**Task brief:** Among the entries below, please repeat exactly and only the lines from the line containing "(270, 332) = (672, 404): brown" to the line containing "(462, 126) = (390, 148): brown", both lines included.

**Information given:**
Start of Block
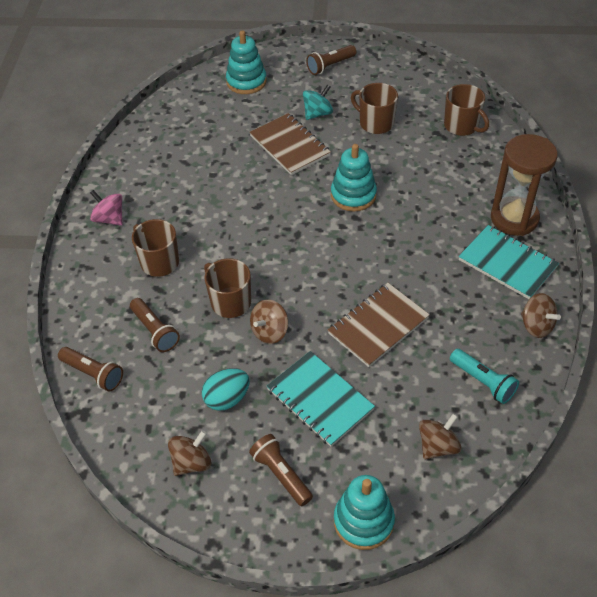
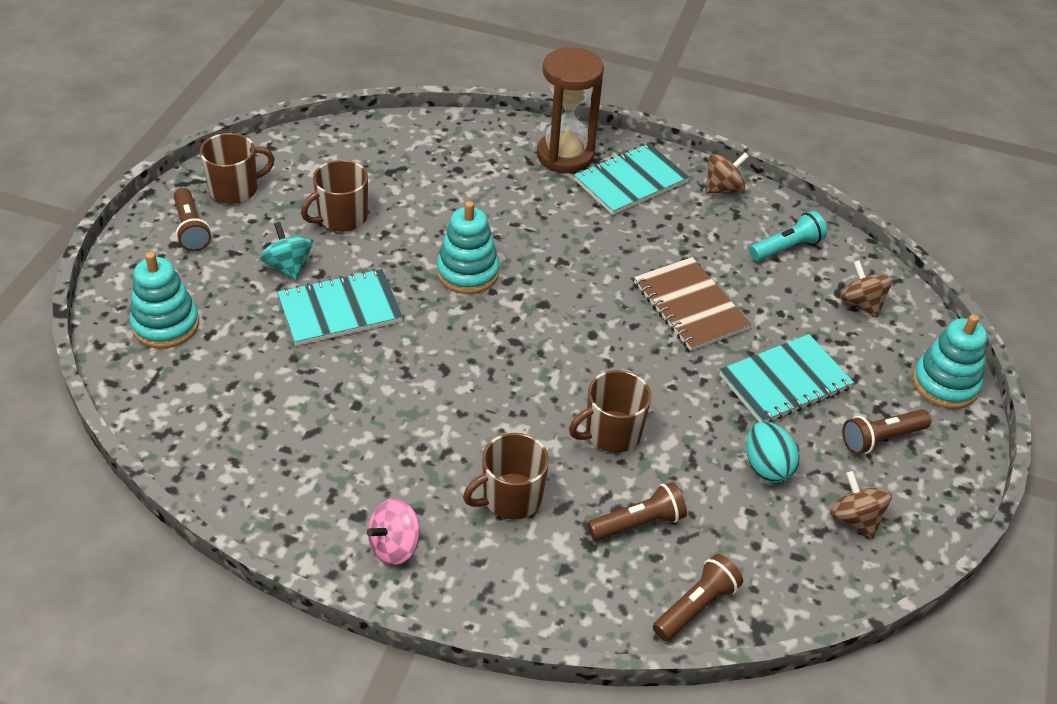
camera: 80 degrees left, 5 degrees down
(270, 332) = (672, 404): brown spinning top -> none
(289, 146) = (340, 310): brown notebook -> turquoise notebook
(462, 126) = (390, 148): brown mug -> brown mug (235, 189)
End of Block
Start of Block
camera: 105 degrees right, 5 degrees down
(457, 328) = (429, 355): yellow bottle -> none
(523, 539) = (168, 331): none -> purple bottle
End of Block
**Response to the exercise:**
(270, 332) = (672, 404): brown spinning top -> none
(289, 146) = (340, 310): brown notebook -> turquoise notebook
(462, 126) = (390, 148): brown mug -> brown mug (235, 189)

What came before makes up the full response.